▸ **WHAT YOU NEED TO DO**: In your copy, include every line of the listing below exactly but none of the pictures.

====== RECORDS TO PROCESS

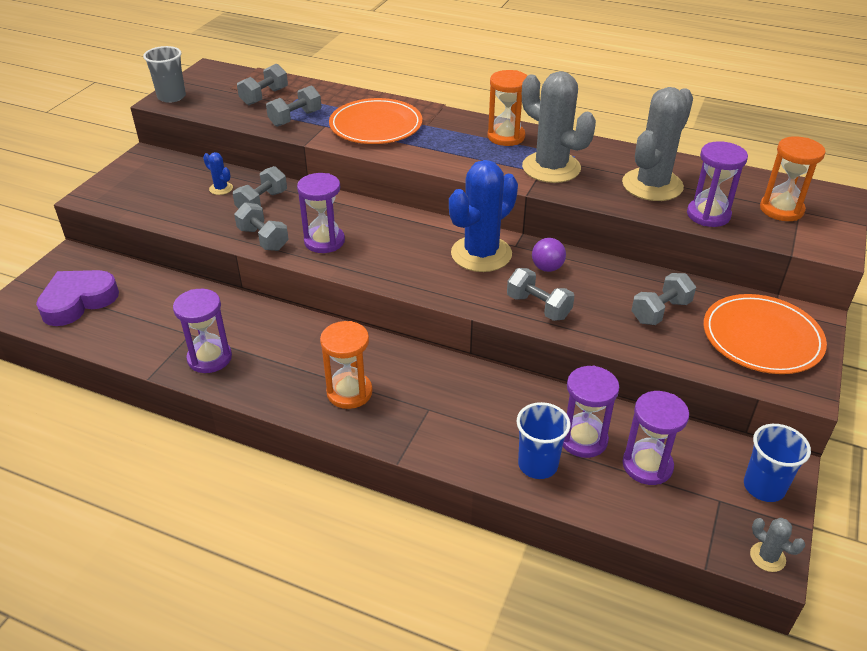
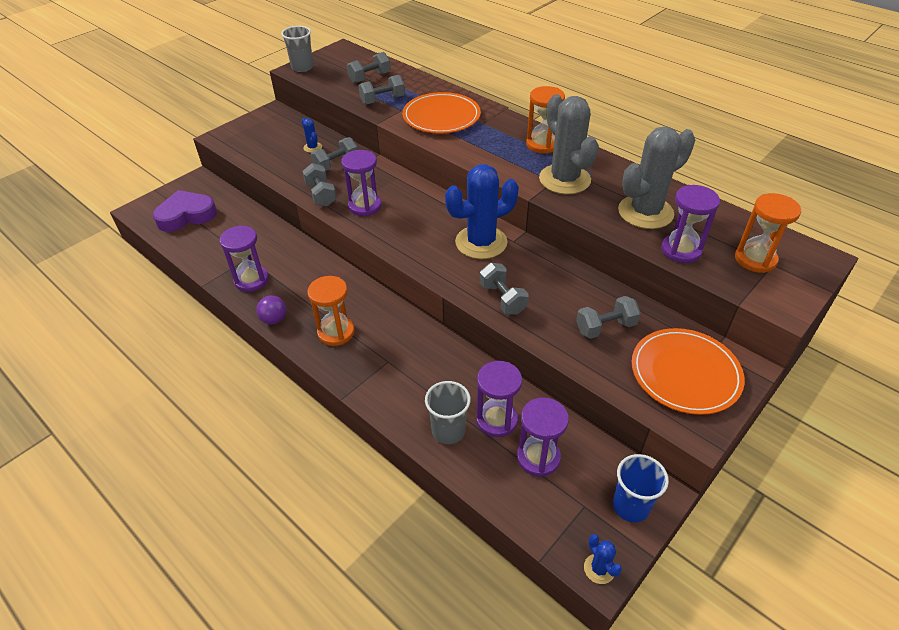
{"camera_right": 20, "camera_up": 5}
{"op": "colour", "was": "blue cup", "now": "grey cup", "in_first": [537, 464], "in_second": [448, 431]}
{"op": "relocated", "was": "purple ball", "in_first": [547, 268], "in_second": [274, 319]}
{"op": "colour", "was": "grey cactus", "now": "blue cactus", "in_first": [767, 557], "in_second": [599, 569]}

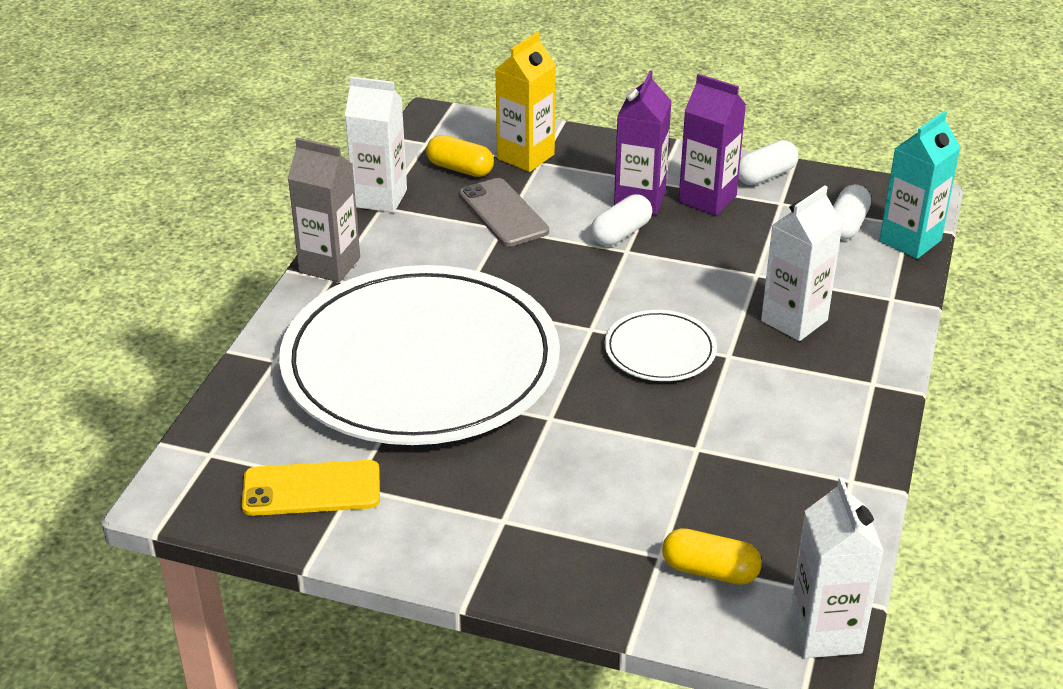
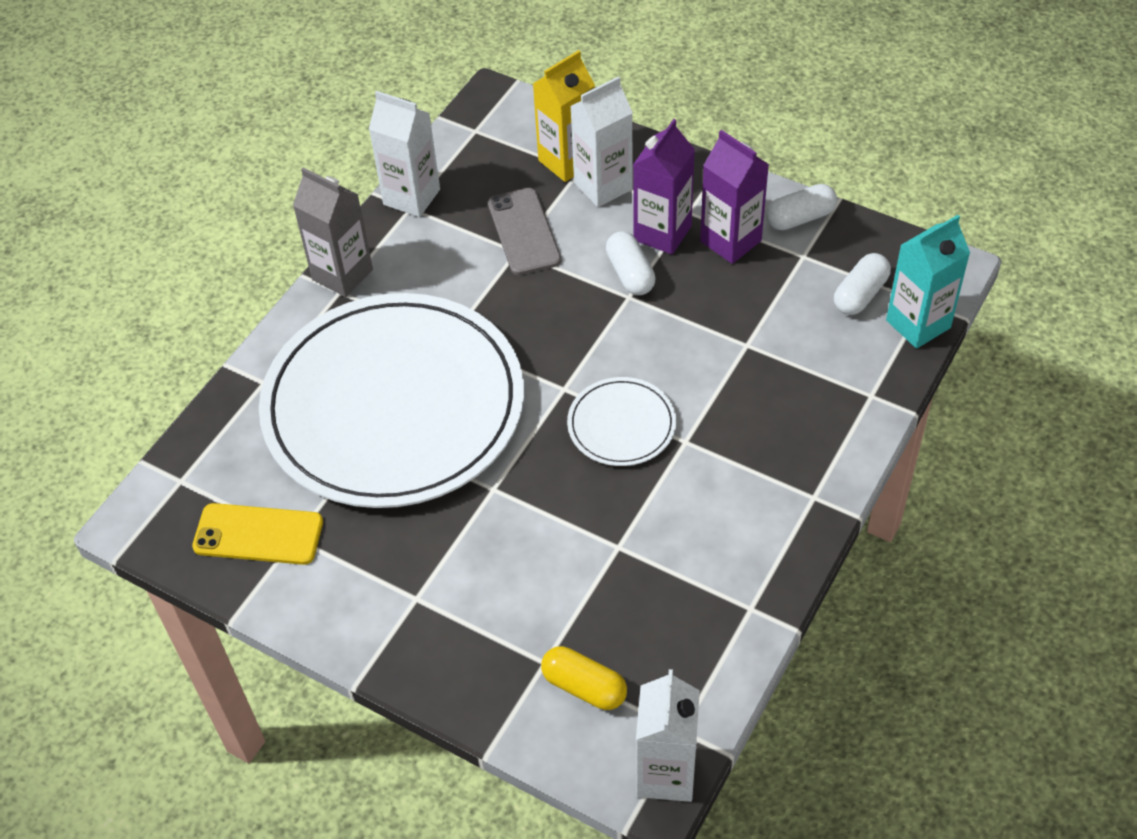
{"camera_right": 15, "camera_up": 15}
{"op": "missing", "was": "yellow capsule", "in_first": [460, 169]}
{"op": "spun", "was": "white capsule", "in_first": [621, 233], "in_second": [630, 274], "clockwise": -75}
{"op": "relocated", "was": "white carton", "in_first": [794, 320], "in_second": [603, 186]}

============

▸ **OUTPUT BELOW**:
{"camera_right": 20, "camera_up": 5}
{"op": "colour", "was": "blue cup", "now": "grey cup", "in_first": [537, 464], "in_second": [448, 431]}
{"op": "relocated", "was": "purple ball", "in_first": [547, 268], "in_second": [274, 319]}
{"op": "colour", "was": "grey cactus", "now": "blue cactus", "in_first": [767, 557], "in_second": [599, 569]}

{"camera_right": 15, "camera_up": 15}
{"op": "missing", "was": "yellow capsule", "in_first": [460, 169]}
{"op": "spun", "was": "white capsule", "in_first": [621, 233], "in_second": [630, 274], "clockwise": -75}
{"op": "relocated", "was": "white carton", "in_first": [794, 320], "in_second": [603, 186]}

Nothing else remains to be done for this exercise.